Exercise | Below are records; how many of their lines hold the string "pink"? Reply with nothing but the number.

Image change detection data |
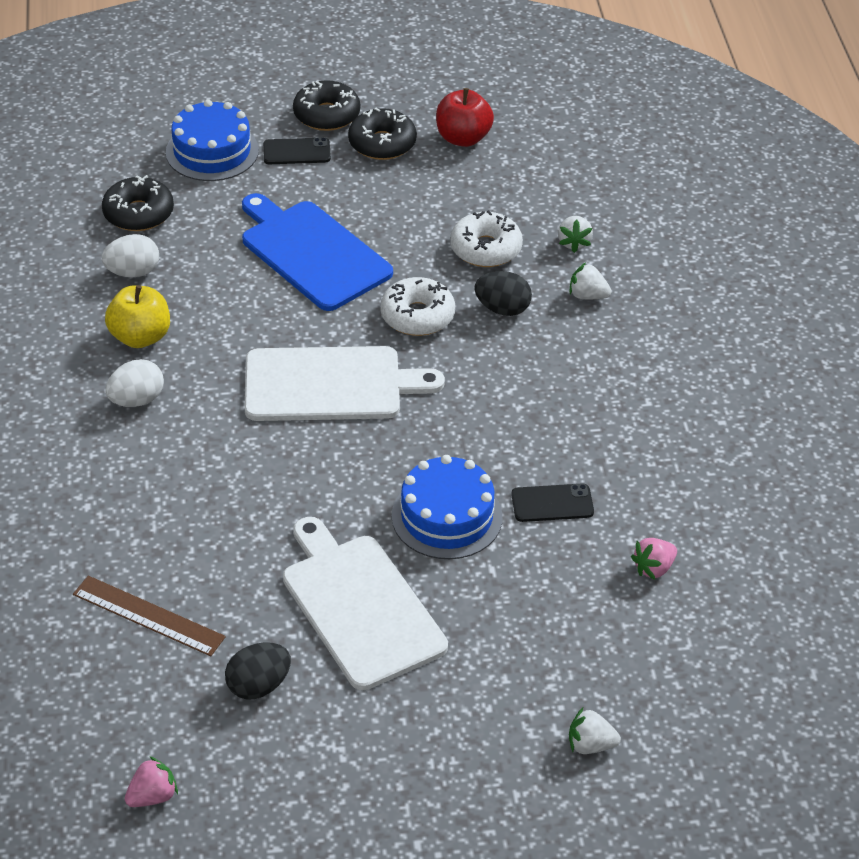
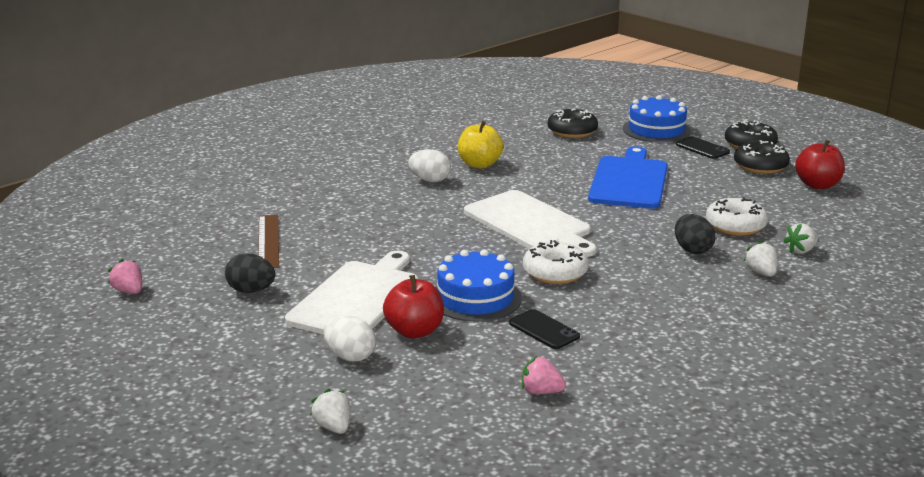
camera: 55 degrees right, 20 degrees down
(133, 272) = (525, 146): white egg -> white egg (350, 356)
(152, 796) = (129, 291): pink strawberry -> pink strawberry turned 150 degrees counterclockwise
(417, 316) = (635, 227): white donut -> white donut (555, 272)
(470, 597) = (414, 331): none -> red apple

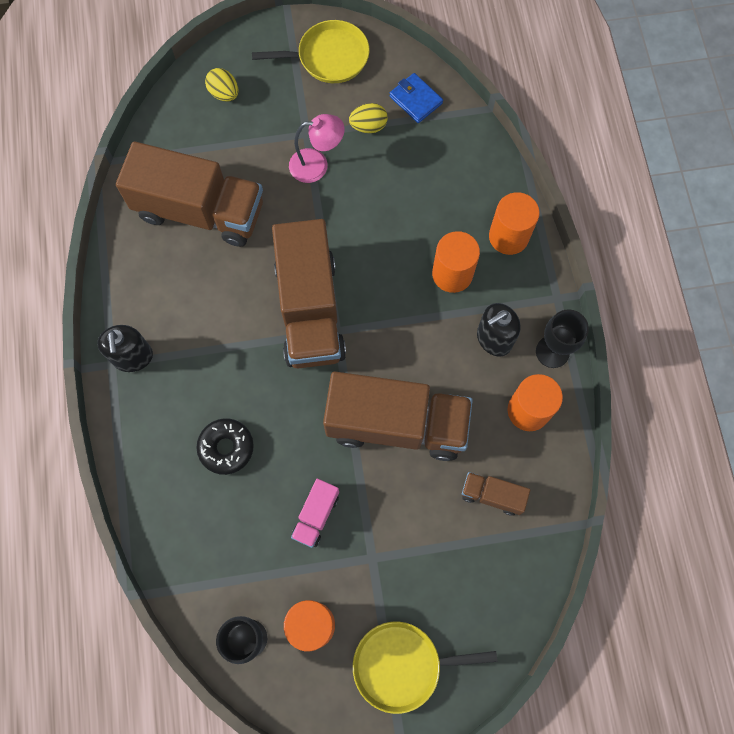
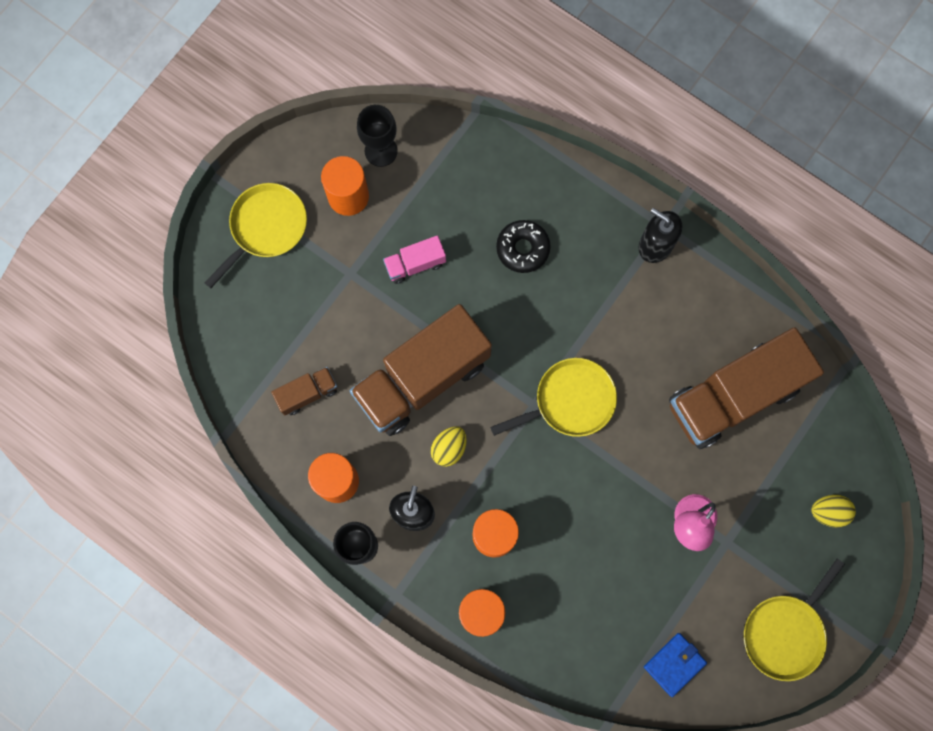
camera: 135 degrees right, 5 degrees up
(310, 310) = (570, 401): brown truck -> yellow pan
(316, 515) = (415, 264): pink truck -> pink truck turned 90 degrees counterclockwise
(368, 126) = (686, 599): yellow egg -> yellow egg (449, 448)
(415, 100) = (674, 664): blue wallet -> blue wallet turned 45 degrees counterclockwise

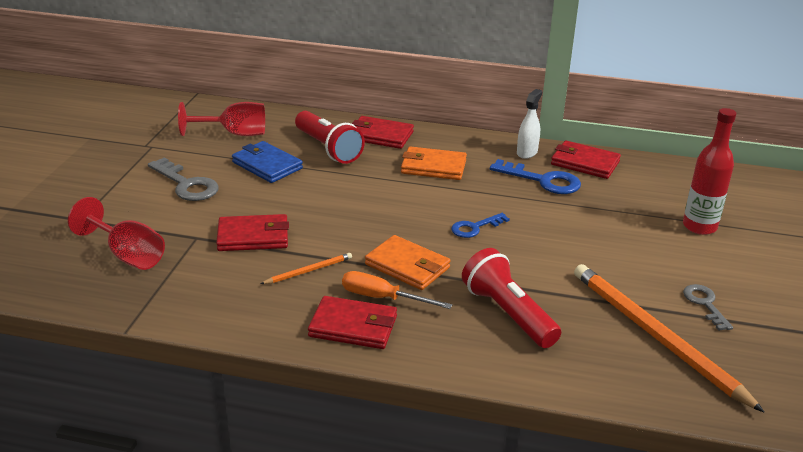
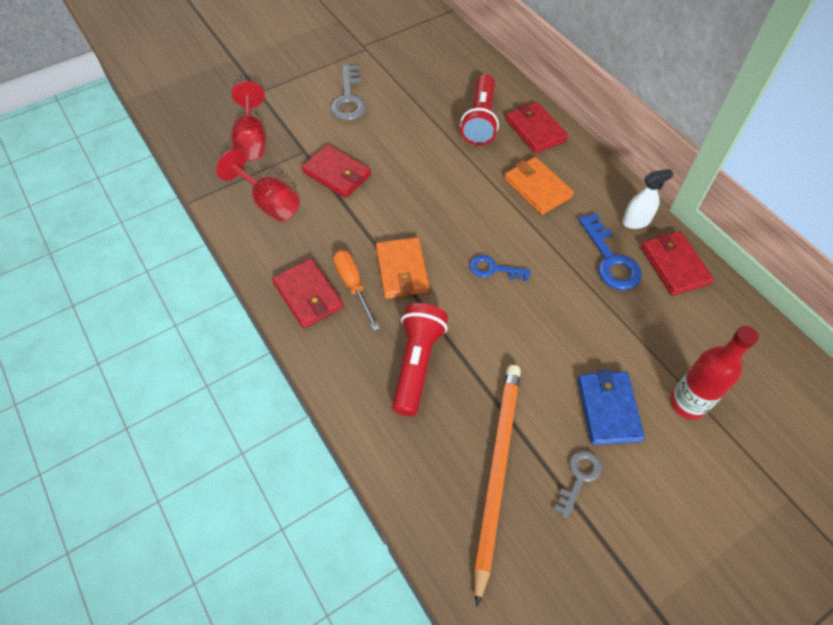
camera: 45 degrees right, 25 degrees up
(234, 134) = (431, 67): red goblet -> red goblet (269, 203)
(267, 165) = (419, 112): blue wallet -> blue wallet (608, 409)
(309, 271) = (336, 228): orange pencil -> none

Answer box | 2